Requirement: Take the entries below and print only the lines from the one with "purple arrow at" through the one with "pink L-shape at (337, 515): moved 3 px right", exactly as they stand, both ends included.

Data to examine:

────────────────────────────────────────

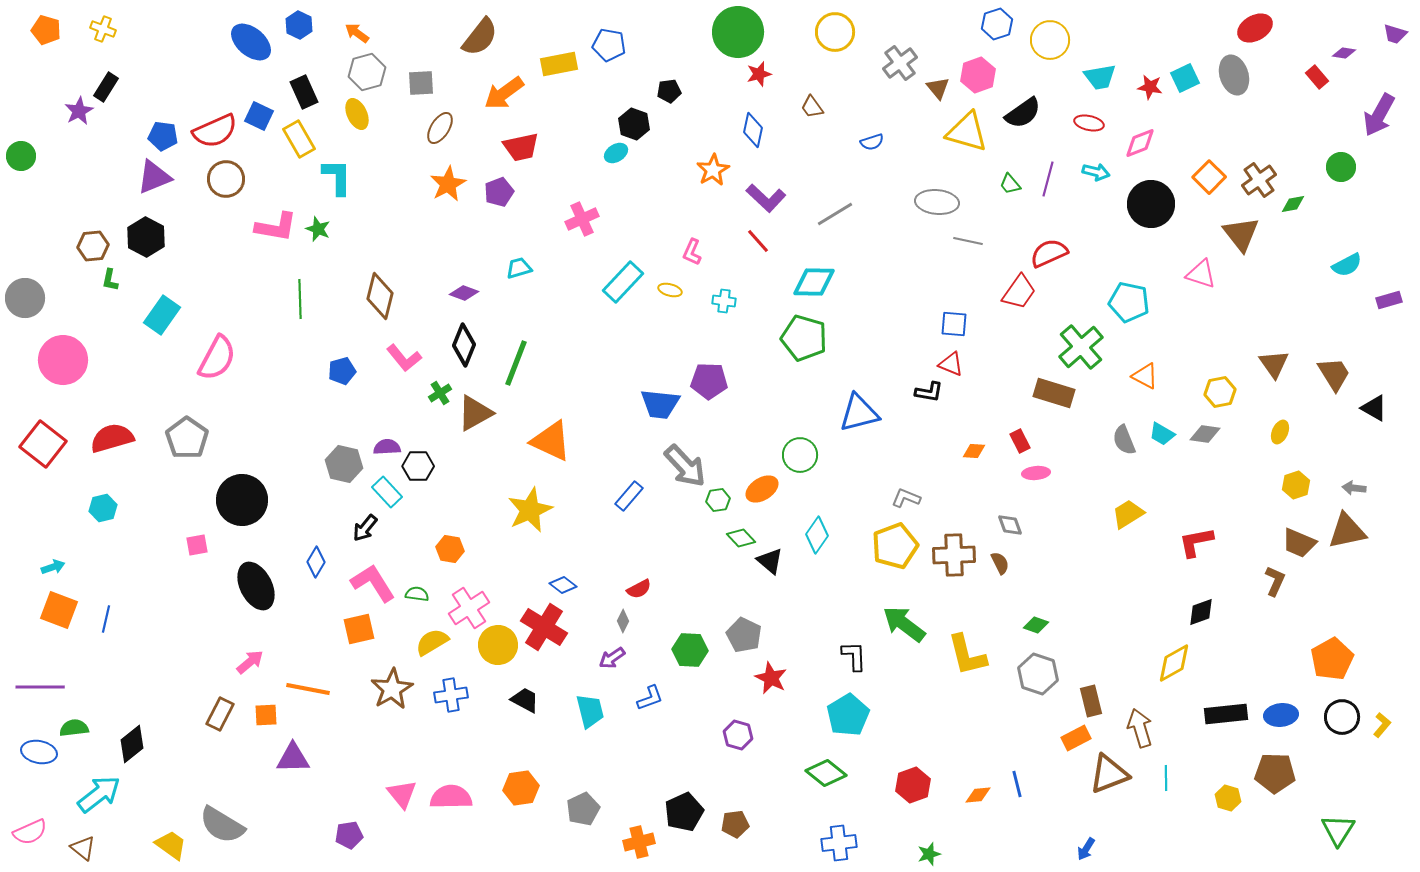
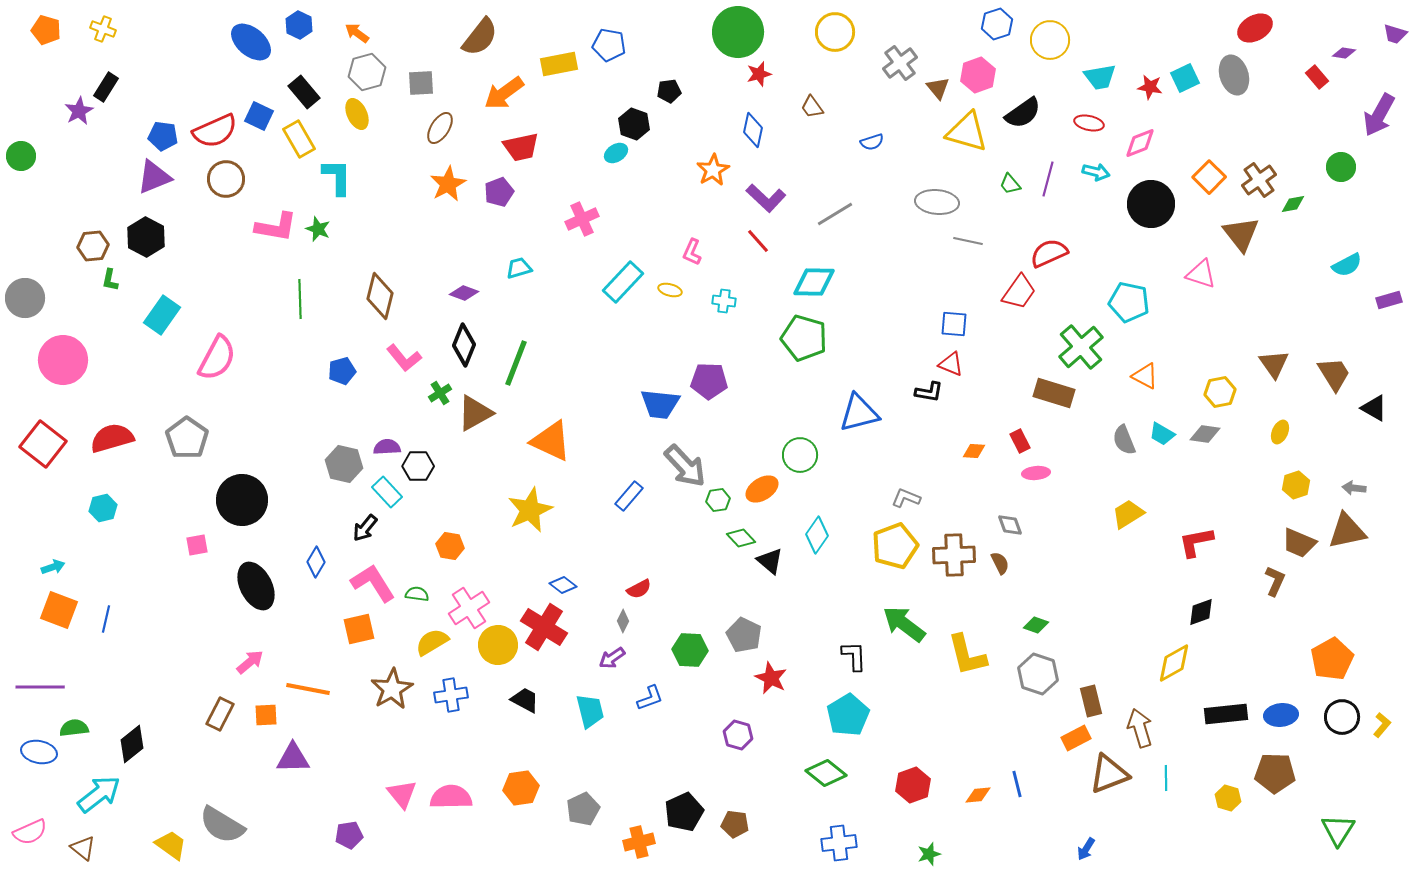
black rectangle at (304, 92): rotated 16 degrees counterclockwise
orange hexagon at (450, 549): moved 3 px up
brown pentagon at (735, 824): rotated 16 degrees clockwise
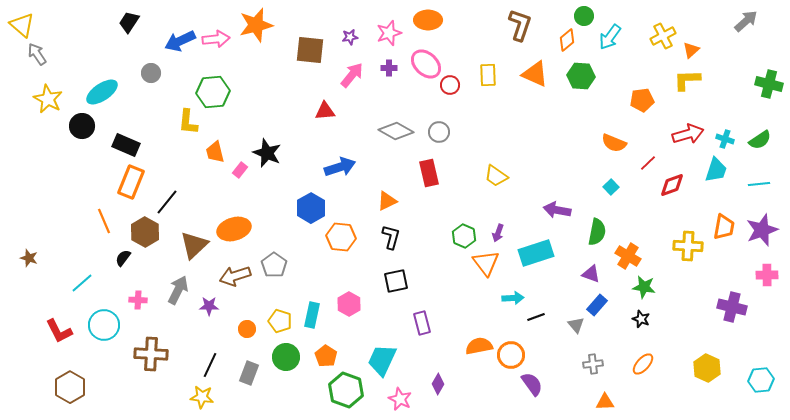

────────────────────────────────────────

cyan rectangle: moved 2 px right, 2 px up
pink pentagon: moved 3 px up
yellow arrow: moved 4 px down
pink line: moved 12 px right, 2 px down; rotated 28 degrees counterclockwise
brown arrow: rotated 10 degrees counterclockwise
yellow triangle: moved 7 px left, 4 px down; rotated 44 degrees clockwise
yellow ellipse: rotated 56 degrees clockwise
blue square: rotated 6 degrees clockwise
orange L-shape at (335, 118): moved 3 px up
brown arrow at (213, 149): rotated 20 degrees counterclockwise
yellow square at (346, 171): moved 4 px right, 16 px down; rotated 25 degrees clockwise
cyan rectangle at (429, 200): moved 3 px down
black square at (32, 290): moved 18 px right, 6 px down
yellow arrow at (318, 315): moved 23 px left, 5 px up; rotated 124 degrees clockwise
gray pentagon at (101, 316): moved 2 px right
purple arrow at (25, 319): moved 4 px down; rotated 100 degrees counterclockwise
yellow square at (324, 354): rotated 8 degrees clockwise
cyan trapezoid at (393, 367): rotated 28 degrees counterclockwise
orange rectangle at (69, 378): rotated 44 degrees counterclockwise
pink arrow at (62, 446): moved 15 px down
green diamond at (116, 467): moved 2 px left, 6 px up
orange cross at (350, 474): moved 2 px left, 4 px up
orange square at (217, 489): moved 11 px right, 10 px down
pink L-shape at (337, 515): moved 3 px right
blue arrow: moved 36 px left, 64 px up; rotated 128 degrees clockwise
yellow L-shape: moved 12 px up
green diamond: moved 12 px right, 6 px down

────────────────────────────────────────

Answer section:
purple arrow at (25, 319): moved 4 px down; rotated 100 degrees counterclockwise
yellow square at (324, 354): rotated 8 degrees clockwise
cyan trapezoid at (393, 367): rotated 28 degrees counterclockwise
orange rectangle at (69, 378): rotated 44 degrees counterclockwise
pink arrow at (62, 446): moved 15 px down
green diamond at (116, 467): moved 2 px left, 6 px up
orange cross at (350, 474): moved 2 px left, 4 px up
orange square at (217, 489): moved 11 px right, 10 px down
pink L-shape at (337, 515): moved 3 px right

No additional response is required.